Format every line of the records below as a numbered list, leaving out any blank lines.

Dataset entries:

◇ ◇ ◇ ◇ ◇

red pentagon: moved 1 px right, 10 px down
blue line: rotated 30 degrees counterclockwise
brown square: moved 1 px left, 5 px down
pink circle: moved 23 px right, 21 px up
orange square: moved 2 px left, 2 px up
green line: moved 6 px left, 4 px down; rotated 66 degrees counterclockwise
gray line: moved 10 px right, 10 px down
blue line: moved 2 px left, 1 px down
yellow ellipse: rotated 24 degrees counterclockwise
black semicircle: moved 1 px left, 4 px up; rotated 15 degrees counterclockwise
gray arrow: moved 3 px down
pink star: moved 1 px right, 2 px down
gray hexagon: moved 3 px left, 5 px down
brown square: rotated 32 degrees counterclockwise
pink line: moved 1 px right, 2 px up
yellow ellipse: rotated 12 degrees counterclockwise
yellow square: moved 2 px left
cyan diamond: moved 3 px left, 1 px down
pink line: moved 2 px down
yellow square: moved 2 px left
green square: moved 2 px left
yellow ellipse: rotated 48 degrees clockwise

◇ ◇ ◇ ◇ ◇

* Full output
1. red pentagon: moved 1 px right, 10 px down
2. blue line: rotated 30 degrees counterclockwise
3. brown square: moved 1 px left, 5 px down
4. pink circle: moved 23 px right, 21 px up
5. orange square: moved 2 px left, 2 px up
6. green line: moved 6 px left, 4 px down; rotated 66 degrees counterclockwise
7. gray line: moved 10 px right, 10 px down
8. blue line: moved 2 px left, 1 px down
9. yellow ellipse: rotated 24 degrees counterclockwise
10. black semicircle: moved 1 px left, 4 px up; rotated 15 degrees counterclockwise
11. gray arrow: moved 3 px down
12. pink star: moved 1 px right, 2 px down
13. gray hexagon: moved 3 px left, 5 px down
14. brown square: rotated 32 degrees counterclockwise
15. pink line: moved 1 px right, 2 px up
16. yellow ellipse: rotated 12 degrees counterclockwise
17. yellow square: moved 2 px left
18. cyan diamond: moved 3 px left, 1 px down
19. pink line: moved 2 px down
20. yellow square: moved 2 px left
21. green square: moved 2 px left
22. yellow ellipse: rotated 48 degrees clockwise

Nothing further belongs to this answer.